[What you should do]: What follows is a set of records. Retype them exactly, leaving out the pictures.

[Dataset extract]:
[Start of section]

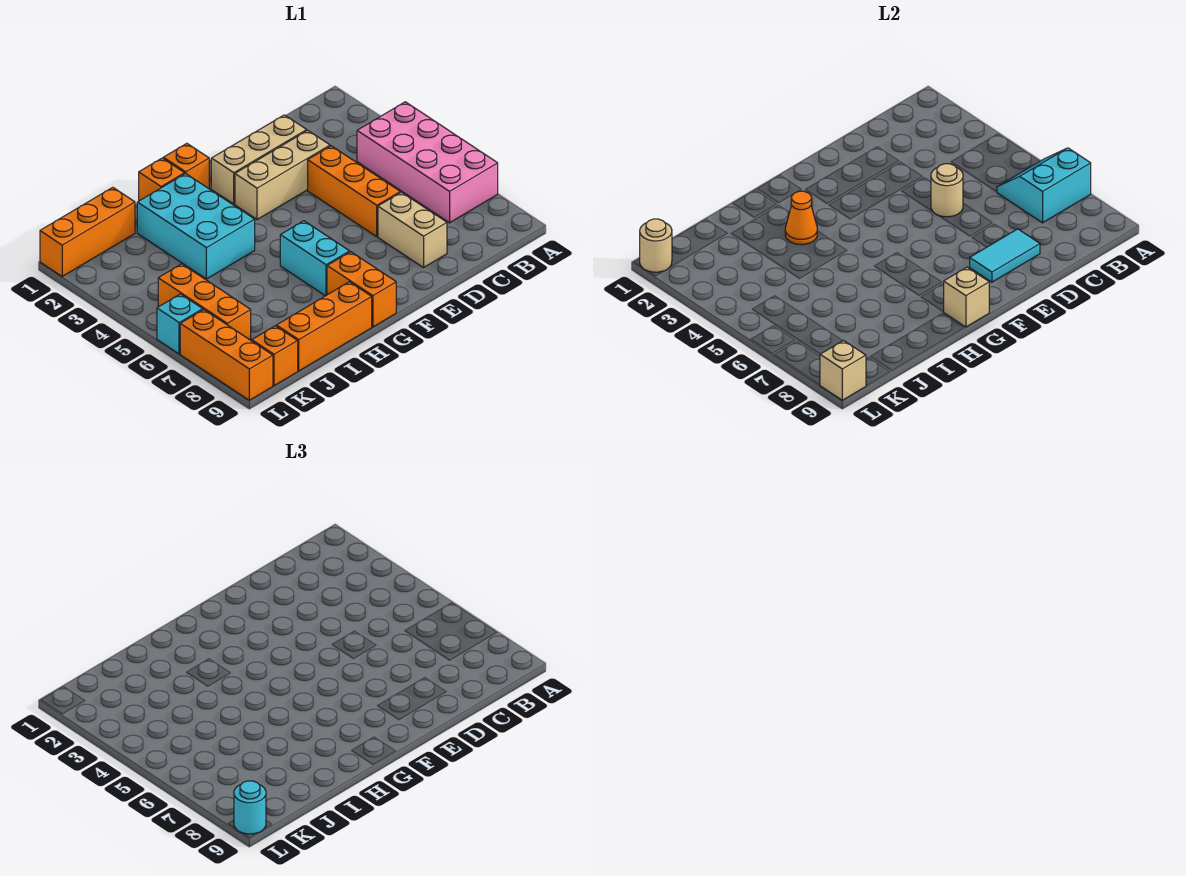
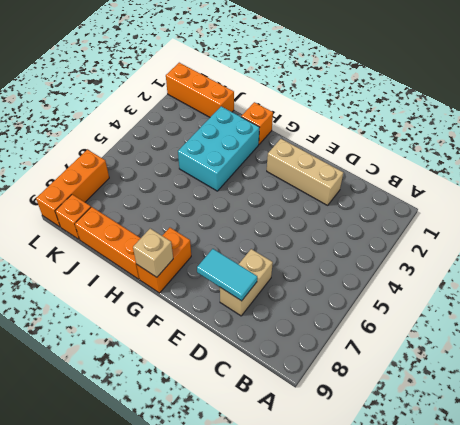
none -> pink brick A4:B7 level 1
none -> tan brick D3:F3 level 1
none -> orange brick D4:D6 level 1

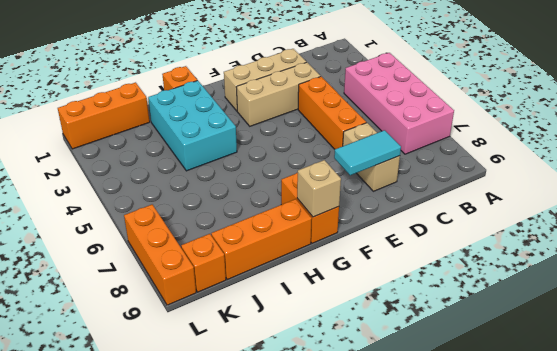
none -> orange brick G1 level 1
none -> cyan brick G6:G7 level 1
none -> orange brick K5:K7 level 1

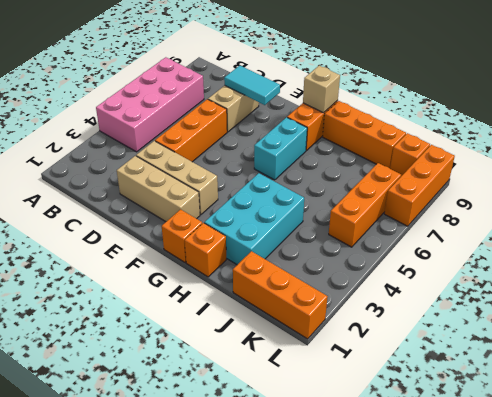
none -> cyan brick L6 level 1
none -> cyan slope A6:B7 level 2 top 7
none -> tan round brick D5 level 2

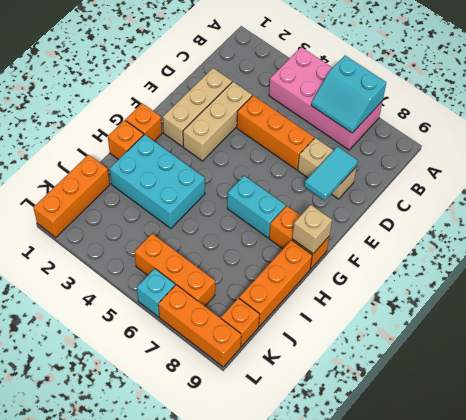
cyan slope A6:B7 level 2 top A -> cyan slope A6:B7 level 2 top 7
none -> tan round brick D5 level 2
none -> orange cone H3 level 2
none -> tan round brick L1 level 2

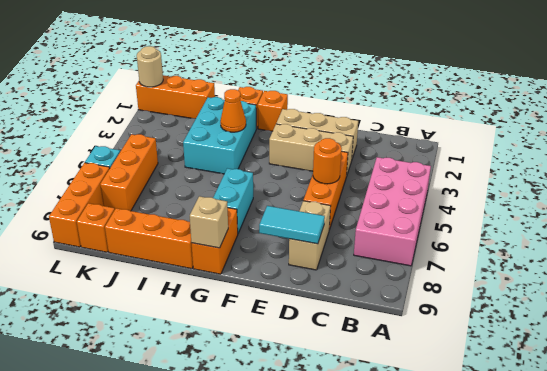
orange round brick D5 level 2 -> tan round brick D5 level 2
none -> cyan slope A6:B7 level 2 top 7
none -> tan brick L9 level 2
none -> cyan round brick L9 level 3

[End of section]

[Your solution]:
none -> pink brick A4:B7 level 1
none -> tan brick D3:F3 level 1
none -> orange brick D4:D6 level 1

none -> orange brick G1 level 1
none -> cyan brick G6:G7 level 1
none -> orange brick K5:K7 level 1

none -> cyan brick L6 level 1
none -> cyan slope A6:B7 level 2 top 7
none -> tan round brick D5 level 2

cyan slope A6:B7 level 2 top A -> cyan slope A6:B7 level 2 top 7
none -> tan round brick D5 level 2
none -> orange cone H3 level 2
none -> tan round brick L1 level 2

orange round brick D5 level 2 -> tan round brick D5 level 2
none -> cyan slope A6:B7 level 2 top 7
none -> tan brick L9 level 2
none -> cyan round brick L9 level 3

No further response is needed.